● Problem description: The line with "D107: diode 1N4148", the line with "XT101: 16MHz (IC101/OSC2, XI)", and all lines between them in the material below: return these exactly, and no others.

● Supplied data:

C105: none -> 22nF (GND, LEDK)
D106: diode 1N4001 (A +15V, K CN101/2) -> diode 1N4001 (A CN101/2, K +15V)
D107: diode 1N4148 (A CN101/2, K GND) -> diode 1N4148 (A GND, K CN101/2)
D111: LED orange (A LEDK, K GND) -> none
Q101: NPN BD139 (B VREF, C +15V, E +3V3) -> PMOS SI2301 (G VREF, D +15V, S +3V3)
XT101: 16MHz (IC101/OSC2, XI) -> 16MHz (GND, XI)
==
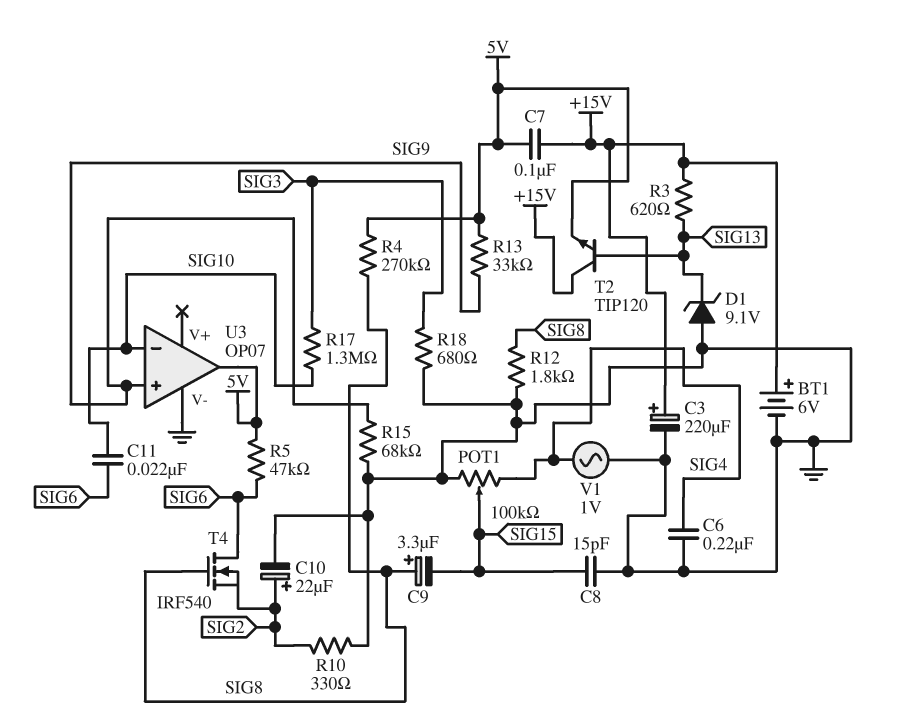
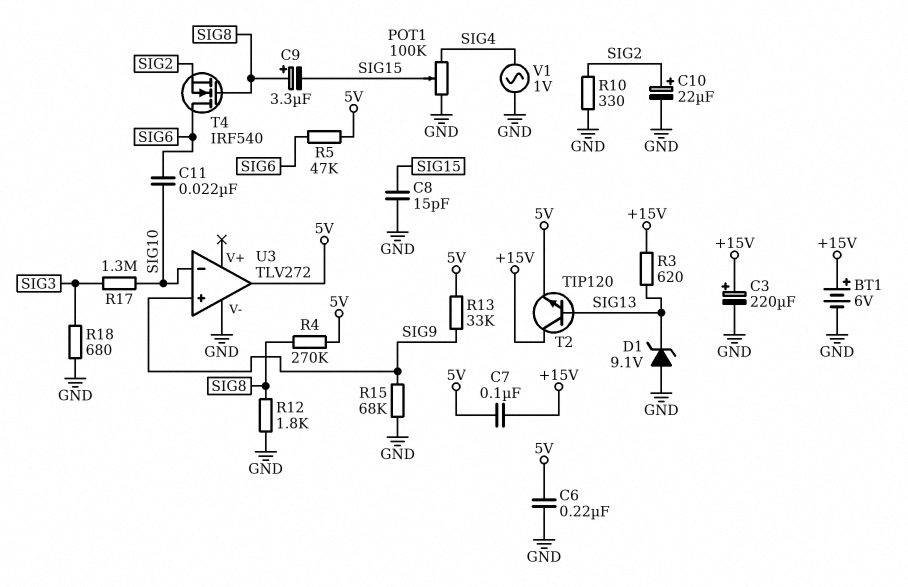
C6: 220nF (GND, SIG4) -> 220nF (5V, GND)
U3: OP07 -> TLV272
* * *
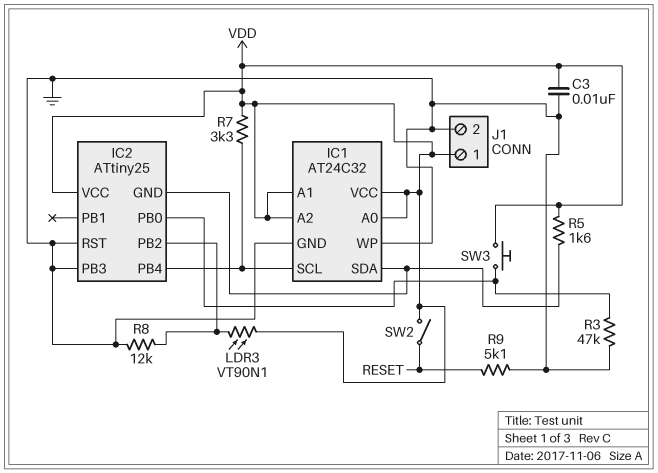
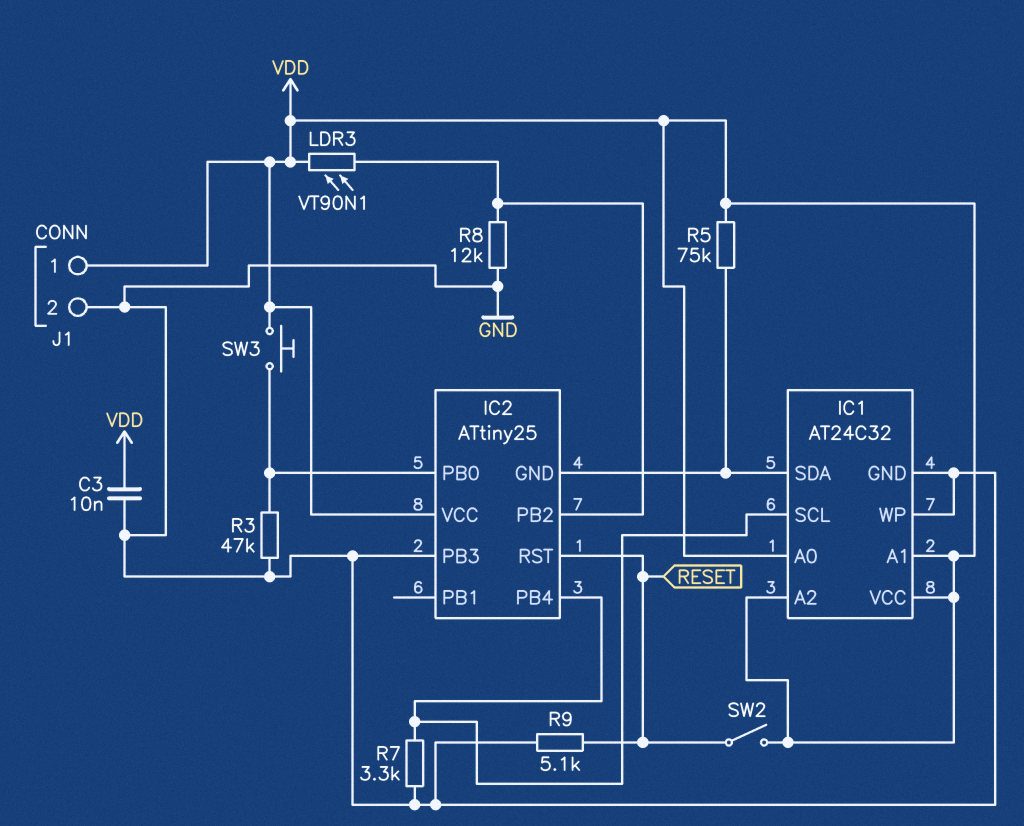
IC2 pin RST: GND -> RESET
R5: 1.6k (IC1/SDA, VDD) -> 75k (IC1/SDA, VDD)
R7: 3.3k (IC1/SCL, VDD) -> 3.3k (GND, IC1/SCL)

● Answer box:
D107: diode 1N4148 (A CN101/2, K GND) -> diode 1N4148 (A GND, K CN101/2)
D111: LED orange (A LEDK, K GND) -> none
Q101: NPN BD139 (B VREF, C +15V, E +3V3) -> PMOS SI2301 (G VREF, D +15V, S +3V3)
XT101: 16MHz (IC101/OSC2, XI) -> 16MHz (GND, XI)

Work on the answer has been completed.